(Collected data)
* * * * * * * * *
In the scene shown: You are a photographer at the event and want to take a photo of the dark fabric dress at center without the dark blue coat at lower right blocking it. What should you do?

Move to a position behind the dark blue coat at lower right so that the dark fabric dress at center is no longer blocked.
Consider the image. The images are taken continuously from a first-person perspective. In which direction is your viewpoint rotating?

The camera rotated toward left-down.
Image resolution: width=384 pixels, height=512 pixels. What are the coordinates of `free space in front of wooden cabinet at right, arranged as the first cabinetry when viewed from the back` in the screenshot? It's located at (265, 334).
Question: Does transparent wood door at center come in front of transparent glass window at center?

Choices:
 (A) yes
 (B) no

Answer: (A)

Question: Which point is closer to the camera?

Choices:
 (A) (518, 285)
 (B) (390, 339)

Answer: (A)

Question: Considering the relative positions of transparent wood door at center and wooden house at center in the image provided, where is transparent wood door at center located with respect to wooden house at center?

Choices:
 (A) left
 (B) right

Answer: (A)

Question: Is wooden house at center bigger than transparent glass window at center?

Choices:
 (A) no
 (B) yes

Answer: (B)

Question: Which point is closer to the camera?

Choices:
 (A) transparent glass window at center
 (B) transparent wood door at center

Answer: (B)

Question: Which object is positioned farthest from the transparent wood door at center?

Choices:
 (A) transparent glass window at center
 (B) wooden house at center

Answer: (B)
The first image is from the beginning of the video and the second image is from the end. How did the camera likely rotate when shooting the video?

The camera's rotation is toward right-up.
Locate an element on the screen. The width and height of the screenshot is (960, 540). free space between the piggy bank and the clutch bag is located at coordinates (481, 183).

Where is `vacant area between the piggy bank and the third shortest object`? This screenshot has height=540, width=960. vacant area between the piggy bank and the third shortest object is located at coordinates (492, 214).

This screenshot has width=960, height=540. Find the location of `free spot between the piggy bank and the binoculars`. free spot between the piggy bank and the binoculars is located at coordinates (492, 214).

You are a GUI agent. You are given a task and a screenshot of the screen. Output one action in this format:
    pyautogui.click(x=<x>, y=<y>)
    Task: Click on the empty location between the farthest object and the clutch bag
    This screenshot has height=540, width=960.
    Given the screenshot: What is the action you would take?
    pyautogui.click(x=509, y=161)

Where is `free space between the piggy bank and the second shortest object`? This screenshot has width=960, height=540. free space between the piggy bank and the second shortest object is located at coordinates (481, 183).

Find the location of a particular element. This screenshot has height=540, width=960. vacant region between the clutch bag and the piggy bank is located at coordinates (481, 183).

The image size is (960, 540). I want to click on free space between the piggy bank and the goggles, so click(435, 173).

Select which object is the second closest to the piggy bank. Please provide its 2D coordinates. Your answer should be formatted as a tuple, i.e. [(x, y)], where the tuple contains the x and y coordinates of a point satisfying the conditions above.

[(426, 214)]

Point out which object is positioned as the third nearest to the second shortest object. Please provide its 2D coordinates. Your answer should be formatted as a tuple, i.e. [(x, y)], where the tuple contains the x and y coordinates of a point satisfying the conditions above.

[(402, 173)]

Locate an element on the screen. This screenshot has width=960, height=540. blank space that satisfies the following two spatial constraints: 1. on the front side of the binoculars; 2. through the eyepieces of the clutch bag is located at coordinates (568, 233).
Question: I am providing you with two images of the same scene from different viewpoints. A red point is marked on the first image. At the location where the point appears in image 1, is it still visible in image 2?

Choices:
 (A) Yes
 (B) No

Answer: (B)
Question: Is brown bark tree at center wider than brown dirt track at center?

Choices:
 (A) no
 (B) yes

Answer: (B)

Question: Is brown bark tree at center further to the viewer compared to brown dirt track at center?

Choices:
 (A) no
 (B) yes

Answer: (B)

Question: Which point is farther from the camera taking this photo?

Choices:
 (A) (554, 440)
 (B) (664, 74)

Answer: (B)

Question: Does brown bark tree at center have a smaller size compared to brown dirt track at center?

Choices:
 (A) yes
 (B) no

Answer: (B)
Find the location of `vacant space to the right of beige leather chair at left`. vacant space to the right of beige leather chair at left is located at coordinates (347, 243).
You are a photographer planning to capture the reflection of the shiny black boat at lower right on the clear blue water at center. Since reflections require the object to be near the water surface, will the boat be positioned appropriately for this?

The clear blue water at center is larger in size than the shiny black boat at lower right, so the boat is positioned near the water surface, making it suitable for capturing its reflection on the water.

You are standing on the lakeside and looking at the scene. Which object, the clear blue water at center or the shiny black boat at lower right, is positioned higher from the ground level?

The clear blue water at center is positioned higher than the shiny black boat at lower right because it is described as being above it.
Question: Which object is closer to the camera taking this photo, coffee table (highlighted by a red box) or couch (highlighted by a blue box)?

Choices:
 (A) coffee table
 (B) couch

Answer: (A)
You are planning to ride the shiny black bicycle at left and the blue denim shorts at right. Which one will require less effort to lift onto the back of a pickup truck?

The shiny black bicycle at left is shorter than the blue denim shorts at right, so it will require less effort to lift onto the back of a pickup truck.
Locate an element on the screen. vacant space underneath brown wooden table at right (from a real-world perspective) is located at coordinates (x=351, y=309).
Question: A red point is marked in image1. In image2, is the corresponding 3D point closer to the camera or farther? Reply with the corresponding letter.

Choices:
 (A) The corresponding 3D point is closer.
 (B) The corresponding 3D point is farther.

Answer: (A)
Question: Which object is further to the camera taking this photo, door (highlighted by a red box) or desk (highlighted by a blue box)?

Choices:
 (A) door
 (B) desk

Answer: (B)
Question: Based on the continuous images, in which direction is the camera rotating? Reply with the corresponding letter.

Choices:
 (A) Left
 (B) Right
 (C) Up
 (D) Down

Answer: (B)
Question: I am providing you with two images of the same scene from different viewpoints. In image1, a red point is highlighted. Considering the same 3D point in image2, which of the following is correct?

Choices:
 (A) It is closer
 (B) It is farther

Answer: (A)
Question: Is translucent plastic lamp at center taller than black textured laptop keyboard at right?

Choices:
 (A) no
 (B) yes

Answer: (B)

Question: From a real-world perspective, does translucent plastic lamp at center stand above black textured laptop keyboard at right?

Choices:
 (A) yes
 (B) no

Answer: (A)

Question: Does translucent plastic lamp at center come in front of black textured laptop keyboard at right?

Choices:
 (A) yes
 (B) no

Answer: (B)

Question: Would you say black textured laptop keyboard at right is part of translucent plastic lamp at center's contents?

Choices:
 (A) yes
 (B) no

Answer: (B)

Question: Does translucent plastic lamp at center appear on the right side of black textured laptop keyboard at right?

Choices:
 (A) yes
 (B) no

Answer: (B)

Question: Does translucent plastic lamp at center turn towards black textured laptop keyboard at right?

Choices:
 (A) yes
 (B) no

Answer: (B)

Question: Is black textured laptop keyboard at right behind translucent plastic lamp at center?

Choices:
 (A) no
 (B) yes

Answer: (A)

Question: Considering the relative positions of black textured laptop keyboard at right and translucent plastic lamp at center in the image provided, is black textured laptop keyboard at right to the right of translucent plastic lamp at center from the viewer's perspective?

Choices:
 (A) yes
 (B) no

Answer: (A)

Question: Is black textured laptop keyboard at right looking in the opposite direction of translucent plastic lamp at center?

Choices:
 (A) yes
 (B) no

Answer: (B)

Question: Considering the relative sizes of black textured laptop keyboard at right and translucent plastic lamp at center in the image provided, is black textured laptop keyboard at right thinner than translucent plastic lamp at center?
* * * * * * * * *
List every line in the records that contains the string "bark". Matching is case-sensitive.

Question: Is brown bark tree at center wider than brown dirt track at center?
Question: Is brown bark tree at center further to the viewer compared to brown dirt track at center?
Question: Does brown bark tree at center have a smaller size compared to brown dirt track at center?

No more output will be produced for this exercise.